(YOUR ASSIGNMENT):
A bare number is the expected answer: the count of lines in the data holding "dumbbell".

*** Opening of INFORMATION PROVIDED ***

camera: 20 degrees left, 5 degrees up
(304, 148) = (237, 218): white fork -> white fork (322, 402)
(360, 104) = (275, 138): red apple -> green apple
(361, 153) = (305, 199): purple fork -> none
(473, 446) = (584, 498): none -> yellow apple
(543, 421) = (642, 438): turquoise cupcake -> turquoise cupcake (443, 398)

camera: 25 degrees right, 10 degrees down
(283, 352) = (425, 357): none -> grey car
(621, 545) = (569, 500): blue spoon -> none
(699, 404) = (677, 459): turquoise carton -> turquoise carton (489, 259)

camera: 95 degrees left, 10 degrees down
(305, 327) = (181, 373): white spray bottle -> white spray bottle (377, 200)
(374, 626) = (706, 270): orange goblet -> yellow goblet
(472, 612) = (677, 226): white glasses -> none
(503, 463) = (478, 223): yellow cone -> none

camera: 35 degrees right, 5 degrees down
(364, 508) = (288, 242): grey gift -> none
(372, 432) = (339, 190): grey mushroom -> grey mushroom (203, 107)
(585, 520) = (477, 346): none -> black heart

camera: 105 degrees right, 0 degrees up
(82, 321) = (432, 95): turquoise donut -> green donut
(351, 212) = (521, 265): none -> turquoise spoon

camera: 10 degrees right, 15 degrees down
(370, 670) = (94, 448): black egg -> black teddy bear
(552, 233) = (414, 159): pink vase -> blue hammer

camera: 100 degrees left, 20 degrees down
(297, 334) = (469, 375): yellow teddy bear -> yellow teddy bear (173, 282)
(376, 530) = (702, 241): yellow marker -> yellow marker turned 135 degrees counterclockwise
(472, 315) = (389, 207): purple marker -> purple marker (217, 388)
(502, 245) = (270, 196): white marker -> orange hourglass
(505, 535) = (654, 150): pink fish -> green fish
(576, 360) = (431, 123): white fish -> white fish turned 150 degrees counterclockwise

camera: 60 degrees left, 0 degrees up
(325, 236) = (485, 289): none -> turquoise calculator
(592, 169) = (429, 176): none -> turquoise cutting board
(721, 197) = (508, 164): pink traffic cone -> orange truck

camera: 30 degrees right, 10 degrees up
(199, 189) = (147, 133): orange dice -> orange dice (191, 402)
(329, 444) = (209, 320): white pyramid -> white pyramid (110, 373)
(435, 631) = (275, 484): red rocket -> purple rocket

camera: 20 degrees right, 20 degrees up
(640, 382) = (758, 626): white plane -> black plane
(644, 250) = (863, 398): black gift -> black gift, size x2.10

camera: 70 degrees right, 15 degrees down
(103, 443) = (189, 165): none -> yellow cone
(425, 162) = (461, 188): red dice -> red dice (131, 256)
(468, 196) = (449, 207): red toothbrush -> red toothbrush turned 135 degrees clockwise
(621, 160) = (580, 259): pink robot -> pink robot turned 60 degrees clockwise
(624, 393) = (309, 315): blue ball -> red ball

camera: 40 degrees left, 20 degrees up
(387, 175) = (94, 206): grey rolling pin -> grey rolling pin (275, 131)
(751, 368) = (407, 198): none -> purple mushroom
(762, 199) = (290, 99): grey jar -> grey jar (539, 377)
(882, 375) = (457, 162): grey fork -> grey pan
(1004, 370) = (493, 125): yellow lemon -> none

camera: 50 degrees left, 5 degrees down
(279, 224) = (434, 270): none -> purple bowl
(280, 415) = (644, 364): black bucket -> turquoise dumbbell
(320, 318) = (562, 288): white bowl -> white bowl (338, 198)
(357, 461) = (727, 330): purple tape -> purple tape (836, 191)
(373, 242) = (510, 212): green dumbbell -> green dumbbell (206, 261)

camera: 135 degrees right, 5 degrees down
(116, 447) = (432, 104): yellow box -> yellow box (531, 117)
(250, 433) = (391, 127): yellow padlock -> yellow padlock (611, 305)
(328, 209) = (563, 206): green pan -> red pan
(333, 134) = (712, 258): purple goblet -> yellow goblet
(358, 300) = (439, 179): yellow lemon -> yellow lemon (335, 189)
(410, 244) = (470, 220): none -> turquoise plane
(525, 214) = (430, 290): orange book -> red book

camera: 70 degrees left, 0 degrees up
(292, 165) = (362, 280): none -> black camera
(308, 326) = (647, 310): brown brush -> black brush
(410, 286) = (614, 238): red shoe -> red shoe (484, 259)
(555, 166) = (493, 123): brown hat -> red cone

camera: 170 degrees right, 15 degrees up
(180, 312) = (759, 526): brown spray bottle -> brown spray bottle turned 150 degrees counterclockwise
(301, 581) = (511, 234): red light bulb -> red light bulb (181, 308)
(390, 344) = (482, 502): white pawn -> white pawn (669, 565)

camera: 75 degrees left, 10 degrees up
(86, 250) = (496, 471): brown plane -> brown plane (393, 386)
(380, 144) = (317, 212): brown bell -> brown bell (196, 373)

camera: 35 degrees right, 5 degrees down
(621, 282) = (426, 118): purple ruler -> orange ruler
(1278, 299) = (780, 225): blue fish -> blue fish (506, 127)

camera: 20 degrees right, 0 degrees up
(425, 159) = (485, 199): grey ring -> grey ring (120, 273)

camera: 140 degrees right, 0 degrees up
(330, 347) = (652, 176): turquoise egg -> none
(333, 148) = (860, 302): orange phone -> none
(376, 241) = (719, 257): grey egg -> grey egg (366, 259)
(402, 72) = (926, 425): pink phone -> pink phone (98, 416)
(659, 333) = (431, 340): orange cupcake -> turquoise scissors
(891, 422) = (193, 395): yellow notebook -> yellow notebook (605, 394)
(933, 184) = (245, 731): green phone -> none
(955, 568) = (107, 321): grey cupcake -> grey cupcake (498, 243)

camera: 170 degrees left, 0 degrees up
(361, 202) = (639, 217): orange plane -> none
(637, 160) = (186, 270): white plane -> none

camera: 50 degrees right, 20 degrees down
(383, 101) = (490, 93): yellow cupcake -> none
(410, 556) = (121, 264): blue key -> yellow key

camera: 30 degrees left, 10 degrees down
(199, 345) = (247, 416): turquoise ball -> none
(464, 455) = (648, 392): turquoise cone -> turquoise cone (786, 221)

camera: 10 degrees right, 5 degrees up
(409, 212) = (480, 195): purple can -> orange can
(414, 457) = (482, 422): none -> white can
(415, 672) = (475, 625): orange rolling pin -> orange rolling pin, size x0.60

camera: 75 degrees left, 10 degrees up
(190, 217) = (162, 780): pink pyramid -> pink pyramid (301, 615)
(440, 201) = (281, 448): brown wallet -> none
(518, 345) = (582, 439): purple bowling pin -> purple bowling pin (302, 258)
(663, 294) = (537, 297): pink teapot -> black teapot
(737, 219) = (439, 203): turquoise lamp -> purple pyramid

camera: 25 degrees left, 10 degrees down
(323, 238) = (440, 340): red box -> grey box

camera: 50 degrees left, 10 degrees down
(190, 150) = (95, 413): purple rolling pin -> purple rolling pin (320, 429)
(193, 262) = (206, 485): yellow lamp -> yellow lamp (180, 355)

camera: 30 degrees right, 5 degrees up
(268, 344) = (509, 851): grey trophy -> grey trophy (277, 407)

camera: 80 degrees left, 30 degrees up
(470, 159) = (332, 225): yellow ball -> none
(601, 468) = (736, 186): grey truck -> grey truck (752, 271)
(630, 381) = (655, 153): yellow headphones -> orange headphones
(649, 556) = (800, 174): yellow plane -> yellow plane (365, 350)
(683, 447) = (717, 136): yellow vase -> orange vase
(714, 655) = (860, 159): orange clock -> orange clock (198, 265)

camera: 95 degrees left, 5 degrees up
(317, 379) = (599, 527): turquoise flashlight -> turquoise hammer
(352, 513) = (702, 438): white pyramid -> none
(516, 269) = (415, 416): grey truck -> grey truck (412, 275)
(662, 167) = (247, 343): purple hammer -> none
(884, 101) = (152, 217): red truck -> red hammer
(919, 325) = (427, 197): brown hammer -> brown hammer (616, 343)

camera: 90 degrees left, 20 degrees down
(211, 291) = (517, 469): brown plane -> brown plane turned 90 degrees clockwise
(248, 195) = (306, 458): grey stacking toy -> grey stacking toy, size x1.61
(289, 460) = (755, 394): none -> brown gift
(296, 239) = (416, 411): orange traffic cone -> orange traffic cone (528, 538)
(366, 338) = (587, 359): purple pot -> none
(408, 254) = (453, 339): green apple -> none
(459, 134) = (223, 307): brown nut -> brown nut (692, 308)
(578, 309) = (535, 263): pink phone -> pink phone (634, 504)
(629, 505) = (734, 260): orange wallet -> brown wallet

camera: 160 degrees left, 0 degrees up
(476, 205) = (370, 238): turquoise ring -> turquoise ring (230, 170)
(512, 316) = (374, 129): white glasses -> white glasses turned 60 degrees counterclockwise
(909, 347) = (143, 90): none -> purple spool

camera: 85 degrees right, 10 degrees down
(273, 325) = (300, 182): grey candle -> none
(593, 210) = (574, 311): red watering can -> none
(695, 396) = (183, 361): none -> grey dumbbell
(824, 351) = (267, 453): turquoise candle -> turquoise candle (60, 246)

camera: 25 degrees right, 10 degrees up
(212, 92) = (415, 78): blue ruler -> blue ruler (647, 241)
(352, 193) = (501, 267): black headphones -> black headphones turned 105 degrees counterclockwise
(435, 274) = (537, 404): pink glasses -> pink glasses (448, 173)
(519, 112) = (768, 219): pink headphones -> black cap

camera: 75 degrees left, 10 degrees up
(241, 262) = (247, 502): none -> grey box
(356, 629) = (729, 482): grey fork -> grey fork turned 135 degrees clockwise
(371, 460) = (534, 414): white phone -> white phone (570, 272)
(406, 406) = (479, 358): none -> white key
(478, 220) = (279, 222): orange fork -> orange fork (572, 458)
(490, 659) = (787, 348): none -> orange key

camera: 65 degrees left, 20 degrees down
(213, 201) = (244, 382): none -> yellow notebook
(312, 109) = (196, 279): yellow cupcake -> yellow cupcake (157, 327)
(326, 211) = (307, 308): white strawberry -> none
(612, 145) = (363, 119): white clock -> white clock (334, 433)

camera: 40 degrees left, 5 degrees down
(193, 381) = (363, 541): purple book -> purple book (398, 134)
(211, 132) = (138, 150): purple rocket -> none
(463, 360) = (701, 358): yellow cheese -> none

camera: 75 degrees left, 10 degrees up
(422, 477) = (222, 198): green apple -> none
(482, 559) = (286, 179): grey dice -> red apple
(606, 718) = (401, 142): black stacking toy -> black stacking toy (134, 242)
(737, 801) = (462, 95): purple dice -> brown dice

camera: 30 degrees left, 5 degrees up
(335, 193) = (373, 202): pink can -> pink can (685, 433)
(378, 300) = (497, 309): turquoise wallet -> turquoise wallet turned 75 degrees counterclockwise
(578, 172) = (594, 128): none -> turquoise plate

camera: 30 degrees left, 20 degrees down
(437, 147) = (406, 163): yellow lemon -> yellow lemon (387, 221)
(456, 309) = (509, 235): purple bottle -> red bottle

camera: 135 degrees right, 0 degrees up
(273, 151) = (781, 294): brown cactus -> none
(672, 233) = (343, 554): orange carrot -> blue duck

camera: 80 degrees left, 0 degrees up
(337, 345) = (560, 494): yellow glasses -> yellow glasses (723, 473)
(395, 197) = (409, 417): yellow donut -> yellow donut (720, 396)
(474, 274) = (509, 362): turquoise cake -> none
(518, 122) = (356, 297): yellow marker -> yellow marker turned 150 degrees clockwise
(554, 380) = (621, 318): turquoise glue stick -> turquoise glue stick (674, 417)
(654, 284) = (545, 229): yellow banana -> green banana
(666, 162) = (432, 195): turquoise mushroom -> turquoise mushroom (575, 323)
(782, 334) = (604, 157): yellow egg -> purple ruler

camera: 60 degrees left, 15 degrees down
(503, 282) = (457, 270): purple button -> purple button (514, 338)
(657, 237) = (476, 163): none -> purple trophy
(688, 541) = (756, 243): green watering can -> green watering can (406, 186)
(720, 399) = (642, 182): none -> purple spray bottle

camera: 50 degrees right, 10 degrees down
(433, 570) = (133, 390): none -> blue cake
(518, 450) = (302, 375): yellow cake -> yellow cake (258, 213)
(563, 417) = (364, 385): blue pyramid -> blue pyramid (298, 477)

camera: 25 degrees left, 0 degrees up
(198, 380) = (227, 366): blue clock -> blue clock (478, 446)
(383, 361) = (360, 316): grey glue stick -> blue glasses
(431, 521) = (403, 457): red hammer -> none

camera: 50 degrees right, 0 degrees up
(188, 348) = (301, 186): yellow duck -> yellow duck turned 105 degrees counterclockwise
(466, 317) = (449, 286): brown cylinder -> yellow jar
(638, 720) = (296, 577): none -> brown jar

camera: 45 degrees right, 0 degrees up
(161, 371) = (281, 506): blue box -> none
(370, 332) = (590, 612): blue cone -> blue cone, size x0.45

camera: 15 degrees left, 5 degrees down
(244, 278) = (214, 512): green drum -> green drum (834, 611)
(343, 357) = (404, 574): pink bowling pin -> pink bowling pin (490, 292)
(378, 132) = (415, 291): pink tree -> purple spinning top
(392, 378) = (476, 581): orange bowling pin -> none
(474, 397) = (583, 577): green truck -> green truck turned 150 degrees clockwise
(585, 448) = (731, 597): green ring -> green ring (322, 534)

*** Close of INFORMATION PROVIDED ***

(ANSWER SPACE):
3